→ **WHAT IS BEING ASKED**: Please repeat only these lines, exactly: the one containing "none -> tan tile A6:B6 level 1" and all that come after it in the material.

→ **TASK INPUTS**:

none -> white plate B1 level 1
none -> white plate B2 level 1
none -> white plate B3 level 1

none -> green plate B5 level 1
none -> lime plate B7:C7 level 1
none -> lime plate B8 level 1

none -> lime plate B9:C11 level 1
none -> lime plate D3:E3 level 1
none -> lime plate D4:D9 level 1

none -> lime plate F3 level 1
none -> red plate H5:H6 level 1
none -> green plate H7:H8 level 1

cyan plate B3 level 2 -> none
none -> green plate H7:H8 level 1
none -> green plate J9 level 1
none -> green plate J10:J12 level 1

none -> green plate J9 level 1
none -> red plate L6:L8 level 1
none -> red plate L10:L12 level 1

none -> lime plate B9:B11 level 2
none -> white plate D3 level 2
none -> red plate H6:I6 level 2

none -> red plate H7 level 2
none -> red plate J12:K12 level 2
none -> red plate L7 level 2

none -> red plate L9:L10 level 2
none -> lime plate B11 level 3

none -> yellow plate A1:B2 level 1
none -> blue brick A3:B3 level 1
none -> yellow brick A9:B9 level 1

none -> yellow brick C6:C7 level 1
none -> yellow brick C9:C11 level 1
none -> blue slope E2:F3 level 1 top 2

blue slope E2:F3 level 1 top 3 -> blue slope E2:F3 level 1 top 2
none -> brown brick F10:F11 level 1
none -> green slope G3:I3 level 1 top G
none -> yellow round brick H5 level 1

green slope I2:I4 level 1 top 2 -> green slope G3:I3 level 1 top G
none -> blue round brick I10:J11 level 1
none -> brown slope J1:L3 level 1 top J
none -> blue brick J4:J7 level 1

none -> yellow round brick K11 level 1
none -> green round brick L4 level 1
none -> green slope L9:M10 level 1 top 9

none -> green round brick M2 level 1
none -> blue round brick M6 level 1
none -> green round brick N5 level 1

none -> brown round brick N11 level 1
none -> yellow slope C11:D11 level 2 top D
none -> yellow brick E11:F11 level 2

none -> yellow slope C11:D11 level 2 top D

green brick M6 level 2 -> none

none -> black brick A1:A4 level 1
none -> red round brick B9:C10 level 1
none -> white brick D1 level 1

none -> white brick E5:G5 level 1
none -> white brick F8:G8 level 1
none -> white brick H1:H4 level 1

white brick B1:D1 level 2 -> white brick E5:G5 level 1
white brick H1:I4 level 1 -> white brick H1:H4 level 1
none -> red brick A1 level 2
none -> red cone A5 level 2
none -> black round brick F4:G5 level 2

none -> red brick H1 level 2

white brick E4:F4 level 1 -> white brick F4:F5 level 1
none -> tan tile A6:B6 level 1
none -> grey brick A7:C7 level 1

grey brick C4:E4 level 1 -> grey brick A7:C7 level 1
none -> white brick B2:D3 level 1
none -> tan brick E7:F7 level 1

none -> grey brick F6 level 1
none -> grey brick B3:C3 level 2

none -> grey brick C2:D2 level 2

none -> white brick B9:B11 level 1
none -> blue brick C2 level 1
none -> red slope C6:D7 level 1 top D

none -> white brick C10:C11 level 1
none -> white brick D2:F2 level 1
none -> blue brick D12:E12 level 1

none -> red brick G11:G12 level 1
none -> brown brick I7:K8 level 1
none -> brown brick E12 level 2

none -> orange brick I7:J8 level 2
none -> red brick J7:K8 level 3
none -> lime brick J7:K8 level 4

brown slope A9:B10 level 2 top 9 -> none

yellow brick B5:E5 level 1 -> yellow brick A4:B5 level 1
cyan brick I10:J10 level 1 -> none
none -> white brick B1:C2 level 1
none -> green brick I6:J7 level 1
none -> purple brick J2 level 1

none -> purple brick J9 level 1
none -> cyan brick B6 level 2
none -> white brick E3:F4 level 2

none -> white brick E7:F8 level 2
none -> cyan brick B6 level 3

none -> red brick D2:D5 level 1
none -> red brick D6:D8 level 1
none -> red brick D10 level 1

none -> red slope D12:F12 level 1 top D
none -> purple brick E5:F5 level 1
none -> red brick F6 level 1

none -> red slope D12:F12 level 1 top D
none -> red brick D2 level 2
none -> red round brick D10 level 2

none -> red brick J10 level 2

→ **SOLVED EXERCISE**:
none -> tan tile A6:B6 level 1
none -> grey brick A7:C7 level 1

grey brick C4:E4 level 1 -> grey brick A7:C7 level 1
none -> white brick B2:D3 level 1
none -> tan brick E7:F7 level 1

none -> grey brick F6 level 1
none -> grey brick B3:C3 level 2

none -> grey brick C2:D2 level 2

none -> white brick B9:B11 level 1
none -> blue brick C2 level 1
none -> red slope C6:D7 level 1 top D

none -> white brick C10:C11 level 1
none -> white brick D2:F2 level 1
none -> blue brick D12:E12 level 1

none -> red brick G11:G12 level 1
none -> brown brick I7:K8 level 1
none -> brown brick E12 level 2

none -> orange brick I7:J8 level 2
none -> red brick J7:K8 level 3
none -> lime brick J7:K8 level 4

brown slope A9:B10 level 2 top 9 -> none

yellow brick B5:E5 level 1 -> yellow brick A4:B5 level 1
cyan brick I10:J10 level 1 -> none
none -> white brick B1:C2 level 1
none -> green brick I6:J7 level 1
none -> purple brick J2 level 1

none -> purple brick J9 level 1
none -> cyan brick B6 level 2
none -> white brick E3:F4 level 2

none -> white brick E7:F8 level 2
none -> cyan brick B6 level 3

none -> red brick D2:D5 level 1
none -> red brick D6:D8 level 1
none -> red brick D10 level 1

none -> red slope D12:F12 level 1 top D
none -> purple brick E5:F5 level 1
none -> red brick F6 level 1

none -> red slope D12:F12 level 1 top D
none -> red brick D2 level 2
none -> red round brick D10 level 2

none -> red brick J10 level 2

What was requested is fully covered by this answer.